### INPUT FOR THIS TASK
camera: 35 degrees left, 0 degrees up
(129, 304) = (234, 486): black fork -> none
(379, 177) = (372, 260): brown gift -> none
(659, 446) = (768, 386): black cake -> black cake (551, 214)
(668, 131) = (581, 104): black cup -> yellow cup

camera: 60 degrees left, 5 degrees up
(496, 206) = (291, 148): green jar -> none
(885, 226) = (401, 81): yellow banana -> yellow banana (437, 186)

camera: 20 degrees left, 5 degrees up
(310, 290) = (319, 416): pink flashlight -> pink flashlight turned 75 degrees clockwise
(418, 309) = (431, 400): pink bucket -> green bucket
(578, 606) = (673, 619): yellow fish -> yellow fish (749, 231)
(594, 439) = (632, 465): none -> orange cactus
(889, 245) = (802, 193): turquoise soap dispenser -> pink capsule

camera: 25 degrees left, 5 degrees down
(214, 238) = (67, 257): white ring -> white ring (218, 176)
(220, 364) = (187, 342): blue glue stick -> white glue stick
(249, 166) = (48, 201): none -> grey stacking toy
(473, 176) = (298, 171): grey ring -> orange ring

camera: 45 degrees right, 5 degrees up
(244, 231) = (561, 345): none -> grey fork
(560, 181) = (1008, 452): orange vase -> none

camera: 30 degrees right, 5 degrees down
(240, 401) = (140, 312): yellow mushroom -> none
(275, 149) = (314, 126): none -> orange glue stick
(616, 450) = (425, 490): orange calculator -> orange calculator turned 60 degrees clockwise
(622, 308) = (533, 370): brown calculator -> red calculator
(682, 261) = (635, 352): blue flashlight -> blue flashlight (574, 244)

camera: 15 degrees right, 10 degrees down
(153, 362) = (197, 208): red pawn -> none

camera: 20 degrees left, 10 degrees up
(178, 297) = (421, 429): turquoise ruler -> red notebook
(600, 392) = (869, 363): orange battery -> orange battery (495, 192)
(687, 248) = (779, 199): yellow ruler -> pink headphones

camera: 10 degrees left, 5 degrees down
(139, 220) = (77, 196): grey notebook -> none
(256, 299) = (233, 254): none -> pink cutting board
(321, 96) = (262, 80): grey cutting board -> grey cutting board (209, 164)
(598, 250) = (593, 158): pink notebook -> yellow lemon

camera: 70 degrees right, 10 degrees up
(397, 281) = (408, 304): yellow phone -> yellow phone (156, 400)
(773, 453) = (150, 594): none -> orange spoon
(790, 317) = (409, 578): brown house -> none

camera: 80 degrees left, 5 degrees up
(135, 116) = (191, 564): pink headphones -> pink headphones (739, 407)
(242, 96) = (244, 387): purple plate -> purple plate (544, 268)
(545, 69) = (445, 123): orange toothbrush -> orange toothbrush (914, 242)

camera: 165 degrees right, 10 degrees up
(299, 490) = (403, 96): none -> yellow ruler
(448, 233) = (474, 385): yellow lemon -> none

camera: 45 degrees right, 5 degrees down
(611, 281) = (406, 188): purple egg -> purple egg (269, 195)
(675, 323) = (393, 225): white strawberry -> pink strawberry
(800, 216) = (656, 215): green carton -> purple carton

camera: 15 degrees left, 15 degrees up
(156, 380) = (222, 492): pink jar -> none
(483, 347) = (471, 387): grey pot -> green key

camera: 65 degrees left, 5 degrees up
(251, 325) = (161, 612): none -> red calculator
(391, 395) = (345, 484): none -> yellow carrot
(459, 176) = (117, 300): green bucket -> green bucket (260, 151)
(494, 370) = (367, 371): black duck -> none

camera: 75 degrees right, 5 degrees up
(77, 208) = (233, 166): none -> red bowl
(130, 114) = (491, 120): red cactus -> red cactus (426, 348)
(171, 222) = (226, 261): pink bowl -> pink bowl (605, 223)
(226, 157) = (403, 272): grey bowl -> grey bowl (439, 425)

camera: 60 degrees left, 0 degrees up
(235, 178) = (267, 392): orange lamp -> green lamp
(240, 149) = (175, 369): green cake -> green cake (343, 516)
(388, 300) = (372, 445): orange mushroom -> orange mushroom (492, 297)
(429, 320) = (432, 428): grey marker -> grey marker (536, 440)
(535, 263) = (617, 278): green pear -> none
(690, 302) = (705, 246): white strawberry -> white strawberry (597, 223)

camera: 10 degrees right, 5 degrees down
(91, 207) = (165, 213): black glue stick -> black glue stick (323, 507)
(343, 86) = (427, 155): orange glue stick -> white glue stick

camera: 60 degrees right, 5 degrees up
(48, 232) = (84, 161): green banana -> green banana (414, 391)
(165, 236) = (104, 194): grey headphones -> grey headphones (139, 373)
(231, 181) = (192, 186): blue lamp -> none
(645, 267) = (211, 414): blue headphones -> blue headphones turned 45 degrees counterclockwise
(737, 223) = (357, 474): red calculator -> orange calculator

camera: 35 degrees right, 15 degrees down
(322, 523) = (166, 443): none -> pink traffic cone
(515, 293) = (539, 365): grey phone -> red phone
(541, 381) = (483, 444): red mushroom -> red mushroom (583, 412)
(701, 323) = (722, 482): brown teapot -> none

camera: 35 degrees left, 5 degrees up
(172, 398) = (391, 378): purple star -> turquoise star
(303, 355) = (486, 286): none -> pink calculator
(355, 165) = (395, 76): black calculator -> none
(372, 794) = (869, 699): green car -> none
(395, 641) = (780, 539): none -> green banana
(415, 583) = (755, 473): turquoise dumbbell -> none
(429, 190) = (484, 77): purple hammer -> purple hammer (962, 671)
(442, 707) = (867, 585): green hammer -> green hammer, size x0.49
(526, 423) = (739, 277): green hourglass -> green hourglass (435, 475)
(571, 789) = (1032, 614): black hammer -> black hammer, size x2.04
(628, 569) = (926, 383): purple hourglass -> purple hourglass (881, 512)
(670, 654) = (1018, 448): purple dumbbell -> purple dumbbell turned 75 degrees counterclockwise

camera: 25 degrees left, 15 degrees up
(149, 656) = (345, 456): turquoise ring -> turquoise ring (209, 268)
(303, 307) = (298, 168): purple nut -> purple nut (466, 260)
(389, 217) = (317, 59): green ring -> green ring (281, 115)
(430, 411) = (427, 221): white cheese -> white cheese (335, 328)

### YOUR OBJECTIVE
Send back exactly the lines of the listing above starting at the one with "(322, 523) = (166, 443): none" and ending at the one with "camera: 35 degrees left, 5 degrees up", inclusive, and no others.

### EXERCISE ANSWER
(322, 523) = (166, 443): none -> pink traffic cone
(515, 293) = (539, 365): grey phone -> red phone
(541, 381) = (483, 444): red mushroom -> red mushroom (583, 412)
(701, 323) = (722, 482): brown teapot -> none

camera: 35 degrees left, 5 degrees up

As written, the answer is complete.